◆ **REQUIRED WORK**:
Give the rows below as a numbered list. Begin at the first row, stop after the row that contains "1992 [66, 362]", and leave out any blank lines.

** Begin **

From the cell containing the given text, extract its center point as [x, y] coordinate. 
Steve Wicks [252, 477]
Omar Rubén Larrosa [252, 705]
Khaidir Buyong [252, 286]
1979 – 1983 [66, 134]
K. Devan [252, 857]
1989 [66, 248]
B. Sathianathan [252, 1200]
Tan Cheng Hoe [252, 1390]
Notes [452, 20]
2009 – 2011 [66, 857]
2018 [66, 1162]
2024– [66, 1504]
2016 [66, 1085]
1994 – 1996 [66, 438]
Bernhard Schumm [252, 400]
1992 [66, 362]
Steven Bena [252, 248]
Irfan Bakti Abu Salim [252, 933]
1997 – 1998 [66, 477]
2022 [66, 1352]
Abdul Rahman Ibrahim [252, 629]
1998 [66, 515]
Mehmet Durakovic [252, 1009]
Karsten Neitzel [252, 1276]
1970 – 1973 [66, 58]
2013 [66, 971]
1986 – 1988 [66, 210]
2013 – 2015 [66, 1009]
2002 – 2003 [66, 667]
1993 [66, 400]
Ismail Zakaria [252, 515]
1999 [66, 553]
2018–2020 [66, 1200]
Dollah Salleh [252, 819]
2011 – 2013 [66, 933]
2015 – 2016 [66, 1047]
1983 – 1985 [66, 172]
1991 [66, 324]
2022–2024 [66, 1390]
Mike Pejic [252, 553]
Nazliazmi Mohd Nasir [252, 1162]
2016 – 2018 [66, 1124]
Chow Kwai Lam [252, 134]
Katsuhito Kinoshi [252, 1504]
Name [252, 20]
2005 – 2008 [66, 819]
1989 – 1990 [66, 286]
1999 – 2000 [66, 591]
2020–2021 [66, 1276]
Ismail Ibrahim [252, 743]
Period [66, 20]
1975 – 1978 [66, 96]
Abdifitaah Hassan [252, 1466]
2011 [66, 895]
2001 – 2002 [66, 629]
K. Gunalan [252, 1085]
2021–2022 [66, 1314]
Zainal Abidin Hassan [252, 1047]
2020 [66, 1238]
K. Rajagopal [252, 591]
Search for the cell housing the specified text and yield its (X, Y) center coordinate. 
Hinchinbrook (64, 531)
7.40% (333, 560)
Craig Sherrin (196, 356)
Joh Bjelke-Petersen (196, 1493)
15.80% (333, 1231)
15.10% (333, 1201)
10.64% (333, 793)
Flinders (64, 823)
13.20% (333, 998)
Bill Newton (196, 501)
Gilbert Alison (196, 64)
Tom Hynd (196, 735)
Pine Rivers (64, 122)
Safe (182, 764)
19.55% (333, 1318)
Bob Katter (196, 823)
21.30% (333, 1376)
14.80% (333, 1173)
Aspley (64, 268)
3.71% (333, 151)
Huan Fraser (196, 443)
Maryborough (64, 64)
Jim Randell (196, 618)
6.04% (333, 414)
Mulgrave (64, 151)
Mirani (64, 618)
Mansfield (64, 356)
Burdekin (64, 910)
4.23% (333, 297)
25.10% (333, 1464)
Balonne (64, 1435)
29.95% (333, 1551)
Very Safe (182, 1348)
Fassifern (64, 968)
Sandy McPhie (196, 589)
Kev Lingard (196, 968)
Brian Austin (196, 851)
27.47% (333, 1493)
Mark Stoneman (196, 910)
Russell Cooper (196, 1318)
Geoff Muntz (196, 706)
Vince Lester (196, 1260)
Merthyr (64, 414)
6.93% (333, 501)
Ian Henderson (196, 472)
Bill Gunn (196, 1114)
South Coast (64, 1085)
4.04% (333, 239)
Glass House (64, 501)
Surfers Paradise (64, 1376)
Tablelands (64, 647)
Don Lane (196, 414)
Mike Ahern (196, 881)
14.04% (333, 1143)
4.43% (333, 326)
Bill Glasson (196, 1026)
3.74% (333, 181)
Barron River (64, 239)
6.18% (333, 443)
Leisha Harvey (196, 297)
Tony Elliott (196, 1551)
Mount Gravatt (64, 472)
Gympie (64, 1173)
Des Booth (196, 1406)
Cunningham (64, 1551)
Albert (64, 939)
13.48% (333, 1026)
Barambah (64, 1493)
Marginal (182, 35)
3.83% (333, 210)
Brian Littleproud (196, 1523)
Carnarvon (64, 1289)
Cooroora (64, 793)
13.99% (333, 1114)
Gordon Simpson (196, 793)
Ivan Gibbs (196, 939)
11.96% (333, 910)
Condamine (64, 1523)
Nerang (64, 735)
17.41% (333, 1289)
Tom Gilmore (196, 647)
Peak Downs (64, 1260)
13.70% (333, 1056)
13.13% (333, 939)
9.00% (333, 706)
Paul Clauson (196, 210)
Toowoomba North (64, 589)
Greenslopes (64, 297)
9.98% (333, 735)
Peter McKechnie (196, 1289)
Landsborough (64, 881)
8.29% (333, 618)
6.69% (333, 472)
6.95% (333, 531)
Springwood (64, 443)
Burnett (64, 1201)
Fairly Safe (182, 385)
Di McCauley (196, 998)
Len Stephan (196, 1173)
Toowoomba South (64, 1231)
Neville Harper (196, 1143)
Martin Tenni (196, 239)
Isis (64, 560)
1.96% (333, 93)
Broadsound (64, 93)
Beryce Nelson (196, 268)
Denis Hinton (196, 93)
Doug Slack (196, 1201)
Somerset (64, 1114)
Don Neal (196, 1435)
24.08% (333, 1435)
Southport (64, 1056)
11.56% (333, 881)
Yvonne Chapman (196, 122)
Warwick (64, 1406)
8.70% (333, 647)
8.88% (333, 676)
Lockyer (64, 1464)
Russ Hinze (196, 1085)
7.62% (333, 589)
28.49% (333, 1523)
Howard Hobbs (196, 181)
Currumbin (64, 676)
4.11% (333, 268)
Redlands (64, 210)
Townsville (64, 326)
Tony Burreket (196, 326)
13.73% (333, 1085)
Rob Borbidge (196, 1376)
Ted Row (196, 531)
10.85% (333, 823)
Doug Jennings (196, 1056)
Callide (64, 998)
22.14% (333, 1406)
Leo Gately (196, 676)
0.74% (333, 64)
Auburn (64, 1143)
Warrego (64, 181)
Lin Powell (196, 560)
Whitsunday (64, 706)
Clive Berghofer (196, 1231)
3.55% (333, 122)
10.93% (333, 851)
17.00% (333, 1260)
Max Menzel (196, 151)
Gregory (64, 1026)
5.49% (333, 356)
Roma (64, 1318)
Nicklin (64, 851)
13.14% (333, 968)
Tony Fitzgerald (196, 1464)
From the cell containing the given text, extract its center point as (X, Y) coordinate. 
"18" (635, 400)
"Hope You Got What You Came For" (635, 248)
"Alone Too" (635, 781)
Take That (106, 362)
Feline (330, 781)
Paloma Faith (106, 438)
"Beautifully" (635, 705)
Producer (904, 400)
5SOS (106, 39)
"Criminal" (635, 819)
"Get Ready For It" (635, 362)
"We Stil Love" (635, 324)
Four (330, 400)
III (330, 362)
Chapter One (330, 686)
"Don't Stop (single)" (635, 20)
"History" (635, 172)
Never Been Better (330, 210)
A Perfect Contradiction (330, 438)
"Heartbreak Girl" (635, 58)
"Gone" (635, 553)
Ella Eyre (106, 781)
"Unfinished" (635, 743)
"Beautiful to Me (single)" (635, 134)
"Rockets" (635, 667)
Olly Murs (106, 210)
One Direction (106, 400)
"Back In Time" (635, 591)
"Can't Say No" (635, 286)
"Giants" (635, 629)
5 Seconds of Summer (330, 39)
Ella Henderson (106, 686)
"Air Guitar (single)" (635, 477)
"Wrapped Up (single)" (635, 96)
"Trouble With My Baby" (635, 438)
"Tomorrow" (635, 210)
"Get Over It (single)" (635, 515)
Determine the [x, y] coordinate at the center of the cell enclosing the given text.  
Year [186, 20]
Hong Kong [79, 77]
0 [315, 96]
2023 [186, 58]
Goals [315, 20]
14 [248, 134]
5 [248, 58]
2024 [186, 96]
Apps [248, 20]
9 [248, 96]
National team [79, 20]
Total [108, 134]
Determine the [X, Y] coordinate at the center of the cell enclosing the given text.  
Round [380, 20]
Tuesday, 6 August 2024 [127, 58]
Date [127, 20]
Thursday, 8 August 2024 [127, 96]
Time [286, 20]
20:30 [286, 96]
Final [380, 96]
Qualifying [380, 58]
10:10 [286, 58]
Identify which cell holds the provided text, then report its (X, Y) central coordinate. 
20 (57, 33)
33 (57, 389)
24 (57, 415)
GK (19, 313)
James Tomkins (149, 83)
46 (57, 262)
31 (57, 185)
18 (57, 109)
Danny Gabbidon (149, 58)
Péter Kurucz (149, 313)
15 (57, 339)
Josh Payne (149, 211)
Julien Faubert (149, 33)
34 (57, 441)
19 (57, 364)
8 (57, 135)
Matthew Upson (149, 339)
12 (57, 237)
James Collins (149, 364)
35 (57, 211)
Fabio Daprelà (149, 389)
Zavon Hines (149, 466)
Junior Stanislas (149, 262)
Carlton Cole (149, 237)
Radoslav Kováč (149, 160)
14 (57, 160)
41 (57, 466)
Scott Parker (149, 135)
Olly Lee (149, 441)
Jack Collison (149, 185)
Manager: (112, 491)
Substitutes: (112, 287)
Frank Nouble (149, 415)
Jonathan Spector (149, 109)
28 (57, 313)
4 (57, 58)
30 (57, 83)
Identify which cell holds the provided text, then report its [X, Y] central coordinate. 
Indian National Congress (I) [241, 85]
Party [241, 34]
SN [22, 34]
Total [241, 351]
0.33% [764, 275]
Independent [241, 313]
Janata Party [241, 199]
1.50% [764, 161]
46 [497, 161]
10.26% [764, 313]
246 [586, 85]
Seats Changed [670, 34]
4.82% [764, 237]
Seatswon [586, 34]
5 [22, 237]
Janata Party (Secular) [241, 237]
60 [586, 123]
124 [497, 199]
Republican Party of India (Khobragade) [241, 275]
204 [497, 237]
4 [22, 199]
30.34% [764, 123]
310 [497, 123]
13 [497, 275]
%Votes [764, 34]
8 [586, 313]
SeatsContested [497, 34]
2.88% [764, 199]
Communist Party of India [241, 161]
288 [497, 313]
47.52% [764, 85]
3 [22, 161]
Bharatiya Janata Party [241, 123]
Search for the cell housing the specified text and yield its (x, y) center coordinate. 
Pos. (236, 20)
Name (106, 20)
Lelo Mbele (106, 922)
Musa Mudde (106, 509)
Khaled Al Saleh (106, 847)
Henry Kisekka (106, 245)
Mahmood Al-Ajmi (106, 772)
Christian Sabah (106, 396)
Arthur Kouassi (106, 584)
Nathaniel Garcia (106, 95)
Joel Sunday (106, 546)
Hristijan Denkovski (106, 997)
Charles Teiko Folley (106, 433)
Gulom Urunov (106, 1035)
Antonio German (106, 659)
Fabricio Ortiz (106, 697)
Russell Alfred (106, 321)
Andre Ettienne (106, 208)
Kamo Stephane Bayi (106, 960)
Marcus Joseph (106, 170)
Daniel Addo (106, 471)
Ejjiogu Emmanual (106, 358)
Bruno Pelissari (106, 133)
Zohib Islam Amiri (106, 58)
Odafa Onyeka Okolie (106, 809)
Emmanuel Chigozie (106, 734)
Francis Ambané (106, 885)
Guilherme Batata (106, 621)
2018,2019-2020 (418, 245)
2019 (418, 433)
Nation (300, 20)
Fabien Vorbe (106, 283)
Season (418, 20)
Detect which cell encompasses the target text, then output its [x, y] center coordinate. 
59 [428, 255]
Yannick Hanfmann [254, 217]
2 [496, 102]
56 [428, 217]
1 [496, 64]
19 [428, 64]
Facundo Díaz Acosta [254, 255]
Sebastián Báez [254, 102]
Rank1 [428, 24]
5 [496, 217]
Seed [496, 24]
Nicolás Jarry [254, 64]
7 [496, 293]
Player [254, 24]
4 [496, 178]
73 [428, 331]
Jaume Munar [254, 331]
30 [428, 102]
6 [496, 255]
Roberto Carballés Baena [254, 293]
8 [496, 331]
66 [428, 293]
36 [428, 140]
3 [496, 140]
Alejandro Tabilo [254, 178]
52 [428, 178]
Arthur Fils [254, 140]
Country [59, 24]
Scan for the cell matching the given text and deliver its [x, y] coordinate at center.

** End **

◆ **RIGHT ANSWER**:
1. From the cell containing the given text, extract its center point as [x, y] coordinate. 
2. Steve Wicks [252, 477]
3. Omar Rubén Larrosa [252, 705]
4. Khaidir Buyong [252, 286]
5. 1979 – 1983 [66, 134]
6. K. Devan [252, 857]
7. 1989 [66, 248]
8. B. Sathianathan [252, 1200]
9. Tan Cheng Hoe [252, 1390]
10. Notes [452, 20]
11. 2009 – 2011 [66, 857]
12. 2018 [66, 1162]
13. 2024– [66, 1504]
14. 2016 [66, 1085]
15. 1994 – 1996 [66, 438]
16. Bernhard Schumm [252, 400]
17. 1992 [66, 362]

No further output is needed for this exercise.